## WHAT IS REQUIRED
Search the records for the string "diode" and return each line that has it.

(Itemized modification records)
------

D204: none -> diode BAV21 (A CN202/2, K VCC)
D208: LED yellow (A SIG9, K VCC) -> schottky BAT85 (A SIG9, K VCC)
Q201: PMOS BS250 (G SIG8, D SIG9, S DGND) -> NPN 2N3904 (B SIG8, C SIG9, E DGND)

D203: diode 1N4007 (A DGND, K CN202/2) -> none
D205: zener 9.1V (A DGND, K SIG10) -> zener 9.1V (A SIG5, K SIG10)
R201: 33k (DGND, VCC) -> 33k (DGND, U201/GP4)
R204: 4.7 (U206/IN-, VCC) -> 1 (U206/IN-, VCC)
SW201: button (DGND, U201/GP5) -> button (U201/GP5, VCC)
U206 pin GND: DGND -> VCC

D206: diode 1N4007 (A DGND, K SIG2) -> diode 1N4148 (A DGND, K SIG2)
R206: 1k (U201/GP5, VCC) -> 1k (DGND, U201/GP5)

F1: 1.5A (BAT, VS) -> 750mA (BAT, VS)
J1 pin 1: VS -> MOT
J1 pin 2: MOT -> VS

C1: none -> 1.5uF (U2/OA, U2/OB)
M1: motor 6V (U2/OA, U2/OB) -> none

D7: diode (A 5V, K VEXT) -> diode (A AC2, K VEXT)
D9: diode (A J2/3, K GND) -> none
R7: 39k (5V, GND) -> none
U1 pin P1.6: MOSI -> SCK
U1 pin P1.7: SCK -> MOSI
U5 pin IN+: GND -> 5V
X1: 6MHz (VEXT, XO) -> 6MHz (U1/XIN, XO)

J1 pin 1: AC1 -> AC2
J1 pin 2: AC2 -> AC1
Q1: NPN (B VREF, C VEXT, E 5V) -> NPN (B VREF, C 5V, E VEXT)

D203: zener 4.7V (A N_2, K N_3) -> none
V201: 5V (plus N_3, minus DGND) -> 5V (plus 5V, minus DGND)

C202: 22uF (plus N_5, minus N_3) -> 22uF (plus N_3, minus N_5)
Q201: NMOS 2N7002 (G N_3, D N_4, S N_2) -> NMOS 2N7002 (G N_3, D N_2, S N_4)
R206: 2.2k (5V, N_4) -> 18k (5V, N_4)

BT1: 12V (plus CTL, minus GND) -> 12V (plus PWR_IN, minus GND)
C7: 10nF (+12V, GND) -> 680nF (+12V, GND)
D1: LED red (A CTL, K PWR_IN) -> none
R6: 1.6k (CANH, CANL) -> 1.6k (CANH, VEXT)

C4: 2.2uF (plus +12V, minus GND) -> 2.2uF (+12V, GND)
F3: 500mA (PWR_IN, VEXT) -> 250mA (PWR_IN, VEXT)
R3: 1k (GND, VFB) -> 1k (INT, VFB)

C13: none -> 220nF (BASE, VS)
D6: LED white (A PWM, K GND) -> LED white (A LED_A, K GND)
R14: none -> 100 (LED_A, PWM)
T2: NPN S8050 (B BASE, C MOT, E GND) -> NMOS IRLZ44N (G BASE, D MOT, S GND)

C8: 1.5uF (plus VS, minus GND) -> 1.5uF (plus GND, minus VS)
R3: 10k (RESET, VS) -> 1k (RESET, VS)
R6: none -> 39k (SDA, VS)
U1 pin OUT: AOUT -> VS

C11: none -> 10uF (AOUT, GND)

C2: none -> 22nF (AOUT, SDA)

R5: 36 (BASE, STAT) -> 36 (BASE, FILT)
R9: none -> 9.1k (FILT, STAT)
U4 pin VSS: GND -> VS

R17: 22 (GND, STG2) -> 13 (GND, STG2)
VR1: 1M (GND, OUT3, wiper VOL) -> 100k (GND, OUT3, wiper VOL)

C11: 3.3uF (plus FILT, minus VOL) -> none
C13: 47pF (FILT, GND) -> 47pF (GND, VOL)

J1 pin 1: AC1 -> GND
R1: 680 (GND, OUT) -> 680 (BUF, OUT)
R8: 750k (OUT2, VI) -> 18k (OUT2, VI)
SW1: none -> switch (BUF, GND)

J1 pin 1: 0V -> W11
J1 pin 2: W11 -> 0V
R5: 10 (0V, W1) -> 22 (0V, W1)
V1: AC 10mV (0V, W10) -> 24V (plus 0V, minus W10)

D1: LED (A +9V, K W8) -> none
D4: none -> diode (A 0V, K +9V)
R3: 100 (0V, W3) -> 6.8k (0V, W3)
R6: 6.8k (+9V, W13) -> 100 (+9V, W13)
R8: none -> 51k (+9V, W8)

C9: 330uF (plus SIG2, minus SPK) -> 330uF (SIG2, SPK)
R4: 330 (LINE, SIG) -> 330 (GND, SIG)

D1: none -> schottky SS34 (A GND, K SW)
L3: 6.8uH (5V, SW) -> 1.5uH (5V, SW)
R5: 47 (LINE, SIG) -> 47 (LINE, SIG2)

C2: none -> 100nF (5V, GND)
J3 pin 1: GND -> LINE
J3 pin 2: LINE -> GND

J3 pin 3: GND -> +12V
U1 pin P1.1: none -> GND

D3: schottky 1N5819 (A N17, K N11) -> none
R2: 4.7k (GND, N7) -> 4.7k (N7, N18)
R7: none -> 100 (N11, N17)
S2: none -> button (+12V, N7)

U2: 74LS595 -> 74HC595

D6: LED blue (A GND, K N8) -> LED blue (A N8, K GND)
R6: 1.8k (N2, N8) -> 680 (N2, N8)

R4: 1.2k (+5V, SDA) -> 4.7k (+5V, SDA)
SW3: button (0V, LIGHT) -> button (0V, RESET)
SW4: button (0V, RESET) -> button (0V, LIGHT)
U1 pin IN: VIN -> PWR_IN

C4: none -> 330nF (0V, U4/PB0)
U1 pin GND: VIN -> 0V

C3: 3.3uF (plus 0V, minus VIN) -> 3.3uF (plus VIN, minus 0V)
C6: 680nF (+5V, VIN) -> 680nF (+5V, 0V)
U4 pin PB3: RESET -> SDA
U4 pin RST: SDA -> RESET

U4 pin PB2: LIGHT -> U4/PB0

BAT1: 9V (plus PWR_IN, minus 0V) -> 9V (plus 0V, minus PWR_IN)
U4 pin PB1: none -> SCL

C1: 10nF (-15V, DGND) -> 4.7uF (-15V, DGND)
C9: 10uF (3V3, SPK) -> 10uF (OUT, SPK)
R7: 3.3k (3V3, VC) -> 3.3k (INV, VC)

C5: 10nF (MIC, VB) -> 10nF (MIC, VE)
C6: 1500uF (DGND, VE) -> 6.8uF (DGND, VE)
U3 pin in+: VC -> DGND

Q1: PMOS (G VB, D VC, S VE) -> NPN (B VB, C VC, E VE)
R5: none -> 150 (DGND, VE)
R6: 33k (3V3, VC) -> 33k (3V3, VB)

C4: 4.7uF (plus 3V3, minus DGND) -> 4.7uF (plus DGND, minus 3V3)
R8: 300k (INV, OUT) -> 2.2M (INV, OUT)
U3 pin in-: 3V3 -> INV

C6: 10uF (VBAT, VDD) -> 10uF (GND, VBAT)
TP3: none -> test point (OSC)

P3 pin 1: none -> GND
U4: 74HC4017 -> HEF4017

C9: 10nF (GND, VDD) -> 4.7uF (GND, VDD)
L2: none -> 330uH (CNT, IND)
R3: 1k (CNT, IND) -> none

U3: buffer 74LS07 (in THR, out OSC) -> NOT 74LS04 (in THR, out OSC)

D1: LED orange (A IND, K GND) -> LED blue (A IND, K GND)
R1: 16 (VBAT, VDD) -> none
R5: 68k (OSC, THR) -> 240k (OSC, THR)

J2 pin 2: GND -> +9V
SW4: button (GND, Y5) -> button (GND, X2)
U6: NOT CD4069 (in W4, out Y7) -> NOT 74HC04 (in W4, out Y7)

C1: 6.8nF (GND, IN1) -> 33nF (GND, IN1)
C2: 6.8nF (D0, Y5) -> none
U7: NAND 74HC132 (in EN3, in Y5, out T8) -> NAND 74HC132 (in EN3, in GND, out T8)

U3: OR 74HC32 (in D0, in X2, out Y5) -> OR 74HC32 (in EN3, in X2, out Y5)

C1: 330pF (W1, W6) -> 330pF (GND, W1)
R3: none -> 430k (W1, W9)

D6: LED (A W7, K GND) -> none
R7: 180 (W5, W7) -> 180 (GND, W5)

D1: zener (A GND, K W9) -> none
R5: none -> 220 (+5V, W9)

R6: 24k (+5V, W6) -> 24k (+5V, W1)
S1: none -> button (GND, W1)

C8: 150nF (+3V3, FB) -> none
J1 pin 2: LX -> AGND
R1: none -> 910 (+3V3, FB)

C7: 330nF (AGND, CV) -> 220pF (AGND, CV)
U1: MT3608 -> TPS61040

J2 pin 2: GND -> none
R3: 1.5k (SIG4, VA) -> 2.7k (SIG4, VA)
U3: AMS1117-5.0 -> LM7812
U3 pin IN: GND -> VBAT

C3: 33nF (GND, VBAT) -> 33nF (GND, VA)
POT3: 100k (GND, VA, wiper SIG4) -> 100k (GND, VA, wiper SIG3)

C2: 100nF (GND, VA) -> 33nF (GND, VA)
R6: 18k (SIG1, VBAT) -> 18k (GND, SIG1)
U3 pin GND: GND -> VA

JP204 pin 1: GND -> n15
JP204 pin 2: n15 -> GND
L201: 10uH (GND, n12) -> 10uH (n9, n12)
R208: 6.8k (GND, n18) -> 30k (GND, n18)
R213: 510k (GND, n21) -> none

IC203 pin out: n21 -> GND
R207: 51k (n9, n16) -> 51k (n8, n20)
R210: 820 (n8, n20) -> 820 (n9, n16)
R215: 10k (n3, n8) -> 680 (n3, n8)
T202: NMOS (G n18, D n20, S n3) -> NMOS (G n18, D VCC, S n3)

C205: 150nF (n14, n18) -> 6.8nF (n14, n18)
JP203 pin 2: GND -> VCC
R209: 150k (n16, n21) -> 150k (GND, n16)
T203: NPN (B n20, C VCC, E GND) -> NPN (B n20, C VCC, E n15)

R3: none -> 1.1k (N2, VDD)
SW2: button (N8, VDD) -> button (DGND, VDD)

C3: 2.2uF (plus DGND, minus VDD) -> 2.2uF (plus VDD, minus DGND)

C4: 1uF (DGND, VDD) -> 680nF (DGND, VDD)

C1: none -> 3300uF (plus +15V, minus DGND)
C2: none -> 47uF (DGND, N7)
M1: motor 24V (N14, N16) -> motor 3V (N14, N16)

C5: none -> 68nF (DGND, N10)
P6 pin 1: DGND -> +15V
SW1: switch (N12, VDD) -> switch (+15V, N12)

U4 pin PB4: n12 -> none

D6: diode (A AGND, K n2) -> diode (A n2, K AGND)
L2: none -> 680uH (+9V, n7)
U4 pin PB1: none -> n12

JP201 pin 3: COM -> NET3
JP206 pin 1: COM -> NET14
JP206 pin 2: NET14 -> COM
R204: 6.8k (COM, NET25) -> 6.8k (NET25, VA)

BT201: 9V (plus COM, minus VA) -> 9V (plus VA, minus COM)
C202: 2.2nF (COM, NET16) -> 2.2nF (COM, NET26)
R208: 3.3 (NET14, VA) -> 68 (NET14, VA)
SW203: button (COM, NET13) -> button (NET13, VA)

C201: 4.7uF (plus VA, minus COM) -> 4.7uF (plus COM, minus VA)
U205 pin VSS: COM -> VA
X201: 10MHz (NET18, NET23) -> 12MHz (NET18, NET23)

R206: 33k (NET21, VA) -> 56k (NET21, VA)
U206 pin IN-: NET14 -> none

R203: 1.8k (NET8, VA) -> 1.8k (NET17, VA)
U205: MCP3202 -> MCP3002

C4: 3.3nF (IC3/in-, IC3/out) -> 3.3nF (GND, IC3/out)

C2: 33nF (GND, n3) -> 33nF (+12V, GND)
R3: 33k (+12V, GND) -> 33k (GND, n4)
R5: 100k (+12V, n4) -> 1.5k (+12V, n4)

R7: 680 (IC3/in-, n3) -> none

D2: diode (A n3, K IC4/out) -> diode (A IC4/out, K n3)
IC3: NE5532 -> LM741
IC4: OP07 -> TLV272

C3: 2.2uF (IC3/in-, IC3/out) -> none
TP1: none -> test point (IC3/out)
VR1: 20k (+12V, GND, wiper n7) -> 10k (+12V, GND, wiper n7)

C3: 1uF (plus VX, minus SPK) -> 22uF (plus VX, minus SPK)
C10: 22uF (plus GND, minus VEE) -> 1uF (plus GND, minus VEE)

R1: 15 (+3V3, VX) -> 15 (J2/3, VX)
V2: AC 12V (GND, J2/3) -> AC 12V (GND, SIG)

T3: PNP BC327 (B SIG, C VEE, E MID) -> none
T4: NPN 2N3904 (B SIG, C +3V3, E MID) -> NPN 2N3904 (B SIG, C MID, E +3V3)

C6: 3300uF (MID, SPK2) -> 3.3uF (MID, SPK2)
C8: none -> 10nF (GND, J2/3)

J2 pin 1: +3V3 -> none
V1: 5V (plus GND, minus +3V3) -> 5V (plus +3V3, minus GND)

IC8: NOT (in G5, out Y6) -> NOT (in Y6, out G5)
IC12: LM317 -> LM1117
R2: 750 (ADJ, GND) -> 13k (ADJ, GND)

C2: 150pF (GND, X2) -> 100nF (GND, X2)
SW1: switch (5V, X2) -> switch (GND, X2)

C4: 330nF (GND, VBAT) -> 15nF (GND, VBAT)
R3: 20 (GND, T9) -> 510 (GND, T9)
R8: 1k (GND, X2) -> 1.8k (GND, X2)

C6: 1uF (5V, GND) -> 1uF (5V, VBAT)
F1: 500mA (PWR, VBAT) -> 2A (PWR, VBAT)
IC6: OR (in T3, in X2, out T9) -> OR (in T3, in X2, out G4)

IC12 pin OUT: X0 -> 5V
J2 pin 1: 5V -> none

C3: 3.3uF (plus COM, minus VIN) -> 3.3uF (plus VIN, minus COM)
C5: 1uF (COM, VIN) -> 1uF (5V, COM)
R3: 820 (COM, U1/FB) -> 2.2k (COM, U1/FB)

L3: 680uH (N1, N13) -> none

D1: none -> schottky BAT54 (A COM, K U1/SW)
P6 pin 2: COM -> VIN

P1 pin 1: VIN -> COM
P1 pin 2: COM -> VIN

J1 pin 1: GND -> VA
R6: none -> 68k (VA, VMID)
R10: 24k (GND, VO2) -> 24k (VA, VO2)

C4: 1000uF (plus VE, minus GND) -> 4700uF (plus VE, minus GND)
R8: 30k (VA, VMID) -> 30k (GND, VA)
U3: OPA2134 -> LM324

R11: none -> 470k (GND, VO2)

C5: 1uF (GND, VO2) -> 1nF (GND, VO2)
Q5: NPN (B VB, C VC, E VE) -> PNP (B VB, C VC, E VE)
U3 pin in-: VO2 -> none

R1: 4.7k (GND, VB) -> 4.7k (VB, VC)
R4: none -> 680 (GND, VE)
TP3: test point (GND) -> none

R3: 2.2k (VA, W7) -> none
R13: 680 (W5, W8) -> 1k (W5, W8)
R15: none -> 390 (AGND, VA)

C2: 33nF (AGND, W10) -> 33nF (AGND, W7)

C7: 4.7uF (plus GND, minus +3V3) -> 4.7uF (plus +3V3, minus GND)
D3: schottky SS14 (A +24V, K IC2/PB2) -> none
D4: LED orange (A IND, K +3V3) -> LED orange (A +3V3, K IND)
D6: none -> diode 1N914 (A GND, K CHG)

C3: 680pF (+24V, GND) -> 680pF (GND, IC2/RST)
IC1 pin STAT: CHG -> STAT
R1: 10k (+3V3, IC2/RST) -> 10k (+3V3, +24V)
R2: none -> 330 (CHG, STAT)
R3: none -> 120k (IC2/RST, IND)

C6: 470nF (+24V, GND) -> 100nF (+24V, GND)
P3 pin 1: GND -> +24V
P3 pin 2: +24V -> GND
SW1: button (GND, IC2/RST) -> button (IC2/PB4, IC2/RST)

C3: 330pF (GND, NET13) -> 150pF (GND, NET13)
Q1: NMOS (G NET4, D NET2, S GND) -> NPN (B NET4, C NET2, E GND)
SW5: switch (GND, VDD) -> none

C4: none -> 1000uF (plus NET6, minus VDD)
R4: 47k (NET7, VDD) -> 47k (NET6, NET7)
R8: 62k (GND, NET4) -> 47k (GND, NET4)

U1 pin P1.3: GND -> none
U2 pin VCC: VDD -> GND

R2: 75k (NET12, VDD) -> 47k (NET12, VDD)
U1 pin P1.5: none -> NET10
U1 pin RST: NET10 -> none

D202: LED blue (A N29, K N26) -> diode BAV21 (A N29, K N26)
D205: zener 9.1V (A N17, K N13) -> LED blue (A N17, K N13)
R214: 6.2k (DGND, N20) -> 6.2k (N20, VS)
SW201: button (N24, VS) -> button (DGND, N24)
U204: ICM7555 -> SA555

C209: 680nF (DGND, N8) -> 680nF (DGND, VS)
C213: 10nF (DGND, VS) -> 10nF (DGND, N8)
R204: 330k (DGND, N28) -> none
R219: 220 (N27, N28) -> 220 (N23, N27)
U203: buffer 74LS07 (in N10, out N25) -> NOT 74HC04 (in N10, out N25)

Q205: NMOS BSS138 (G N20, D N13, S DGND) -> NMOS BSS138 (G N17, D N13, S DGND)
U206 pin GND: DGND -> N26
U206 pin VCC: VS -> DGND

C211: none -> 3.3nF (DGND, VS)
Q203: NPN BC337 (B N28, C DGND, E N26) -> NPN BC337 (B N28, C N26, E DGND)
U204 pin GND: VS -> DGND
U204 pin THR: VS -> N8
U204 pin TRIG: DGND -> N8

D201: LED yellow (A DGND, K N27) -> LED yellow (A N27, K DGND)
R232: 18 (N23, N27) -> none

------

## TASK RESULT
D204: none -> diode BAV21 (A CN202/2, K VCC)
D203: diode 1N4007 (A DGND, K CN202/2) -> none
D206: diode 1N4007 (A DGND, K SIG2) -> diode 1N4148 (A DGND, K SIG2)
D7: diode (A 5V, K VEXT) -> diode (A AC2, K VEXT)
D9: diode (A J2/3, K GND) -> none
D4: none -> diode (A 0V, K +9V)
D6: diode (A AGND, K n2) -> diode (A n2, K AGND)
D2: diode (A n3, K IC4/out) -> diode (A IC4/out, K n3)
D6: none -> diode 1N914 (A GND, K CHG)
D202: LED blue (A N29, K N26) -> diode BAV21 (A N29, K N26)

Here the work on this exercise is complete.